### Vereisten
Zet alle regels van het onderstaande materiaal om in een JSON-lijst van strings, met één string per regel. Laat lege regels weg.

(Opgeslagen materiaal)
+---+

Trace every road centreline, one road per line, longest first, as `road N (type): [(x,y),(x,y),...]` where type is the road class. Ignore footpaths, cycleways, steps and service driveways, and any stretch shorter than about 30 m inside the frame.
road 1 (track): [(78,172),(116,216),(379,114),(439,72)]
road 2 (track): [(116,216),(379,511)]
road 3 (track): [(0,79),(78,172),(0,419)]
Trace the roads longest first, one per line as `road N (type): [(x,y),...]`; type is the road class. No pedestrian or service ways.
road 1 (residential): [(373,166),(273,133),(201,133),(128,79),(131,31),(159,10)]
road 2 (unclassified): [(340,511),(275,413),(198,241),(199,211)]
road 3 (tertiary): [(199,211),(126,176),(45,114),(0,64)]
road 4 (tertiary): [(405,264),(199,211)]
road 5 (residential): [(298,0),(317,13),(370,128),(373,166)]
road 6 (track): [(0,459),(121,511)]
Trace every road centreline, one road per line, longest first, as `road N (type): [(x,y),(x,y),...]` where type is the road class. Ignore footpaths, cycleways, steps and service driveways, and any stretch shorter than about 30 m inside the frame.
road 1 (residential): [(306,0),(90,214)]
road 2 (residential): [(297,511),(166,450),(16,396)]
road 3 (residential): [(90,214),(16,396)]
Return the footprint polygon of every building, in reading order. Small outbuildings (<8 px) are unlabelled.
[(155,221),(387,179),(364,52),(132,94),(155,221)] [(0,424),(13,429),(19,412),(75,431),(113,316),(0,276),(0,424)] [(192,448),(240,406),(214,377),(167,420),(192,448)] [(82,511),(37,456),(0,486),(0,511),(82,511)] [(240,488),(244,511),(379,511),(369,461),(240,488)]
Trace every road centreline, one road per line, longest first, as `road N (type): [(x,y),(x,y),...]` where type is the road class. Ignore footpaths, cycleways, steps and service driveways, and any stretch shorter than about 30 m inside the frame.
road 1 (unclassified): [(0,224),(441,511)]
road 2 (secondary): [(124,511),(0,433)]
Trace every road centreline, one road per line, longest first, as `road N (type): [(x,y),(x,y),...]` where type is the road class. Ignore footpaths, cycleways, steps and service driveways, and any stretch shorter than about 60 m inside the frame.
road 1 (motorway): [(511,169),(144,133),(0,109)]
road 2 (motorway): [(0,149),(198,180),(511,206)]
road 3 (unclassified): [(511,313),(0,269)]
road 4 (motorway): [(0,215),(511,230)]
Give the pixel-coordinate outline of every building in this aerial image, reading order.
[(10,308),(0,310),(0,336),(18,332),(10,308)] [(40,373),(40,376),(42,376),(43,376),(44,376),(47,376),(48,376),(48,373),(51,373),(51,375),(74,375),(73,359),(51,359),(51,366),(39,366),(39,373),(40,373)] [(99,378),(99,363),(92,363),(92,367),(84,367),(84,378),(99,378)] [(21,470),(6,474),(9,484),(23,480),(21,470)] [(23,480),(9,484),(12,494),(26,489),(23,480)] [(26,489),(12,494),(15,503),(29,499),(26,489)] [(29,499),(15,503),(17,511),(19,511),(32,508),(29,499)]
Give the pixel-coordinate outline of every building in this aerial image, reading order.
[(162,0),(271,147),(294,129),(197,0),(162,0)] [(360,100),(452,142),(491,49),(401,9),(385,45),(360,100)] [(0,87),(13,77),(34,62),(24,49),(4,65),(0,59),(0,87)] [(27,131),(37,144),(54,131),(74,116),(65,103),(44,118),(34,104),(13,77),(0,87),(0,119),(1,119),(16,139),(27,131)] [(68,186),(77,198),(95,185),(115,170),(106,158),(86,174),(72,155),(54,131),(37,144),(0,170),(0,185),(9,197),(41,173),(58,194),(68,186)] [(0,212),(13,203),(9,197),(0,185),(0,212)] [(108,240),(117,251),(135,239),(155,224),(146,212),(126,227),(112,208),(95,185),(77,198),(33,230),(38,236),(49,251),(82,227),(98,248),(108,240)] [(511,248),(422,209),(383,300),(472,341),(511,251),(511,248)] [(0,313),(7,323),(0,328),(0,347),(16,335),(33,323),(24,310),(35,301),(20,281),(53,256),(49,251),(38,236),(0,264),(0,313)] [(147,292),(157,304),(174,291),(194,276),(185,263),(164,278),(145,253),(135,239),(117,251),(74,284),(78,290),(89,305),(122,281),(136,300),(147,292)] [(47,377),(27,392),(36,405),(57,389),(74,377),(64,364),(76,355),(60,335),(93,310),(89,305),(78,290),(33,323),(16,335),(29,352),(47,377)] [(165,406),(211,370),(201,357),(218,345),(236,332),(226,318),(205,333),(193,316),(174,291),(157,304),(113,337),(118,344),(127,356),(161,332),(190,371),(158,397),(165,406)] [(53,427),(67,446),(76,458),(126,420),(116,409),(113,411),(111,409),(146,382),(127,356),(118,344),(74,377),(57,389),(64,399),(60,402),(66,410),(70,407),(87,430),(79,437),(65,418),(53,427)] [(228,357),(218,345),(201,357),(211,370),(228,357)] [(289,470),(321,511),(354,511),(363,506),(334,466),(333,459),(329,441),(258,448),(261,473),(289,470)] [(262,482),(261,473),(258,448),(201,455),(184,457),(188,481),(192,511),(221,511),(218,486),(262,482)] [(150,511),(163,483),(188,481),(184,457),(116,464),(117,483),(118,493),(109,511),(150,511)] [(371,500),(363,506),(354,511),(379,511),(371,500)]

+---+

### Juiste uitvoer
[
  "Trace every road centreline, one road per line, longest first, as `road N (type): [(x,y),(x,y),...]` where type is the road class. Ignore footpaths, cycleways, steps and service driveways, and any stretch shorter than about 30 m inside the frame.",
  "road 1 (track): [(78,172),(116,216),(379,114),(439,72)]",
  "road 2 (track): [(116,216),(379,511)]",
  "road 3 (track): [(0,79),(78,172),(0,419)]",
  "Trace the roads longest first, one per line as `road N (type): [(x,y),...]`; type is the road class. No pedestrian or service ways.",
  "road 1 (residential): [(373,166),(273,133),(201,133),(128,79),(131,31),(159,10)]",
  "road 2 (unclassified): [(340,511),(275,413),(198,241),(199,211)]",
  "road 3 (tertiary): [(199,211),(126,176),(45,114),(0,64)]",
  "road 4 (tertiary): [(405,264),(199,211)]",
  "road 5 (residential): [(298,0),(317,13),(370,128),(373,166)]",
  "road 6 (track): [(0,459),(121,511)]",
  "Trace every road centreline, one road per line, longest first, as `road N (type): [(x,y),(x,y),...]` where type is the road class. Ignore footpaths, cycleways, steps and service driveways, and any stretch shorter than about 30 m inside the frame.",
  "road 1 (residential): [(306,0),(90,214)]",
  "road 2 (residential): [(297,511),(166,450),(16,396)]",
  "road 3 (residential): [(90,214),(16,396)]",
  "Return the footprint polygon of every building, in reading order. Small outbuildings (<8 px) are unlabelled.",
  "[(155,221),(387,179),(364,52),(132,94),(155,221)] [(0,424),(13,429),(19,412),(75,431),(113,316),(0,276),(0,424)] [(192,448),(240,406),(214,377),(167,420),(192,448)] [(82,511),(37,456),(0,486),(0,511),(82,511)] [(240,488),(244,511),(379,511),(369,461),(240,488)]",
  "Trace every road centreline, one road per line, longest first, as `road N (type): [(x,y),(x,y),...]` where type is the road class. Ignore footpaths, cycleways, steps and service driveways, and any stretch shorter than about 30 m inside the frame.",
  "road 1 (unclassified): [(0,224),(441,511)]",
  "road 2 (secondary): [(124,511),(0,433)]",
  "Trace every road centreline, one road per line, longest first, as `road N (type): [(x,y),(x,y),...]` where type is the road class. Ignore footpaths, cycleways, steps and service driveways, and any stretch shorter than about 60 m inside the frame.",
  "road 1 (motorway): [(511,169),(144,133),(0,109)]",
  "road 2 (motorway): [(0,149),(198,180),(511,206)]",
  "road 3 (unclassified): [(511,313),(0,269)]",
  "road 4 (motorway): [(0,215),(511,230)]",
  "Give the pixel-coordinate outline of every building in this aerial image, reading order.",
  "[(10,308),(0,310),(0,336),(18,332),(10,308)] [(40,373),(40,376),(42,376),(43,376),(44,376),(47,376),(48,376),(48,373),(51,373),(51,375),(74,375),(73,359),(51,359),(51,366),(39,366),(39,373),(40,373)] [(99,378),(99,363),(92,363),(92,367),(84,367),(84,378),(99,378)] [(21,470),(6,474),(9,484),(23,480),(21,470)] [(23,480),(9,484),(12,494),(26,489),(23,480)] [(26,489),(12,494),(15,503),(29,499),(26,489)] [(29,499),(15,503),(17,511),(19,511),(32,508),(29,499)]",
  "Give the pixel-coordinate outline of every building in this aerial image, reading order.",
  "[(162,0),(271,147),(294,129),(197,0),(162,0)] [(360,100),(452,142),(491,49),(401,9),(385,45),(360,100)] [(0,87),(13,77),(34,62),(24,49),(4,65),(0,59),(0,87)] [(27,131),(37,144),(54,131),(74,116),(65,103),(44,118),(34,104),(13,77),(0,87),(0,119),(1,119),(16,139),(27,131)] [(68,186),(77,198),(95,185),(115,170),(106,158),(86,174),(72,155),(54,131),(37,144),(0,170),(0,185),(9,197),(41,173),(58,194),(68,186)] [(0,212),(13,203),(9,197),(0,185),(0,212)] [(108,240),(117,251),(135,239),(155,224),(146,212),(126,227),(112,208),(95,185),(77,198),(33,230),(38,236),(49,251),(82,227),(98,248),(108,240)] [(511,248),(422,209),(383,300),(472,341),(511,251),(511,248)] [(0,313),(7,323),(0,328),(0,347),(16,335),(33,323),(24,310),(35,301),(20,281),(53,256),(49,251),(38,236),(0,264),(0,313)] [(147,292),(157,304),(174,291),(194,276),(185,263),(164,278),(145,253),(135,239),(117,251),(74,284),(78,290),(89,305),(122,281),(136,300),(147,292)] [(47,377),(27,392),(36,405),(57,389),(74,377),(64,364),(76,355),(60,335),(93,310),(89,305),(78,290),(33,323),(16,335),(29,352),(47,377)] [(165,406),(211,370),(201,357),(218,345),(236,332),(226,318),(205,333),(193,316),(174,291),(157,304),(113,337),(118,344),(127,356),(161,332),(190,371),(158,397),(165,406)] [(53,427),(67,446),(76,458),(126,420),(116,409),(113,411),(111,409),(146,382),(127,356),(118,344),(74,377),(57,389),(64,399),(60,402),(66,410),(70,407),(87,430),(79,437),(65,418),(53,427)] [(228,357),(218,345),(201,357),(211,370),(228,357)] [(289,470),(321,511),(354,511),(363,506),(334,466),(333,459),(329,441),(258,448),(261,473),(289,470)] [(262,482),(261,473),(258,448),(201,455),(184,457),(188,481),(192,511),(221,511),(218,486),(262,482)] [(150,511),(163,483),(188,481),(184,457),(116,464),(117,483),(118,493),(109,511),(150,511)] [(371,500),(363,506),(354,511),(379,511),(371,500)]"
]